**PROBLEM TO SOLVE:**
Write the data out again in full, with no departure from the original.

Dataset records
···
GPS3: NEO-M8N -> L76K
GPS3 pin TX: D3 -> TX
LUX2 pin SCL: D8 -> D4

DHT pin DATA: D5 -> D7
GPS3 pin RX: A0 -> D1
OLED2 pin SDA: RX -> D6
···
**THE COMPLETED TASK:**
GPS3: NEO-M8N -> L76K
GPS3 pin TX: D3 -> TX
LUX2 pin SCL: D8 -> D4

DHT pin DATA: D5 -> D7
GPS3 pin RX: A0 -> D1
OLED2 pin SDA: RX -> D6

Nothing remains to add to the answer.